- **Input material**
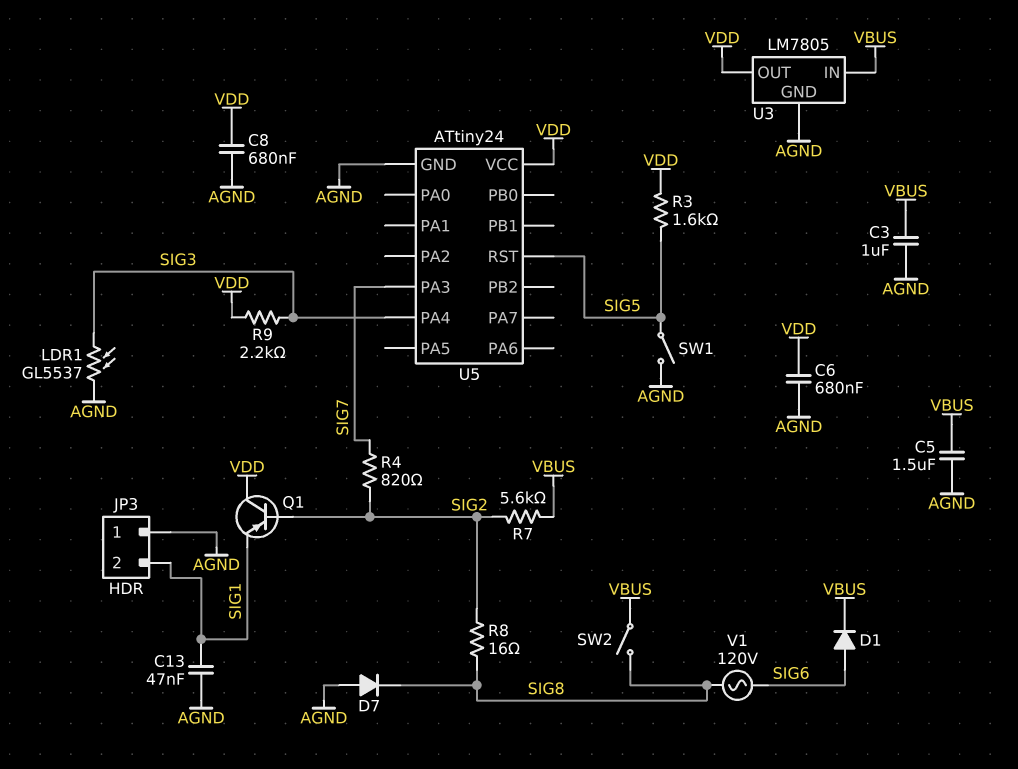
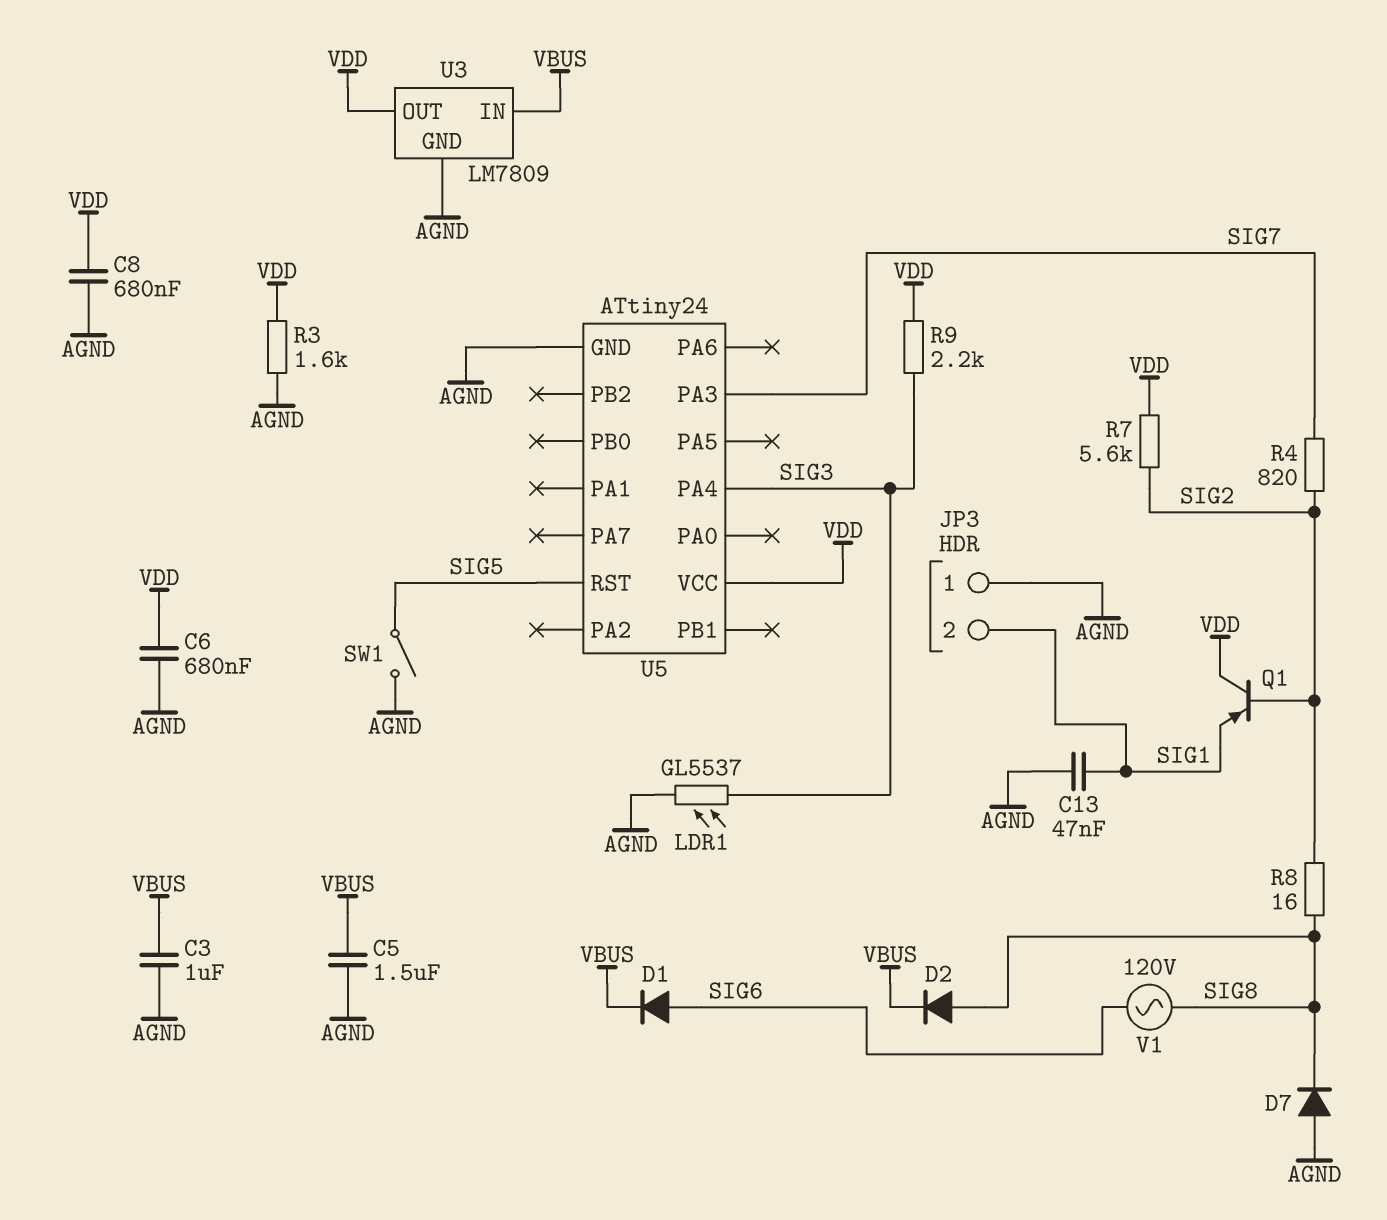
D2: none -> diode (A SIG8, K VBUS)
R3: 1.6k (SIG5, VDD) -> 1.6k (AGND, VDD)
R7: 5.6k (SIG2, VBUS) -> 5.6k (SIG2, VDD)
SW2: switch (SIG8, VBUS) -> none
U3: LM7805 -> LM7809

- **Try it**
With the images removed, give back every entry exactly as shown.

- **Result for this task**
D2: none -> diode (A SIG8, K VBUS)
R3: 1.6k (SIG5, VDD) -> 1.6k (AGND, VDD)
R7: 5.6k (SIG2, VBUS) -> 5.6k (SIG2, VDD)
SW2: switch (SIG8, VBUS) -> none
U3: LM7805 -> LM7809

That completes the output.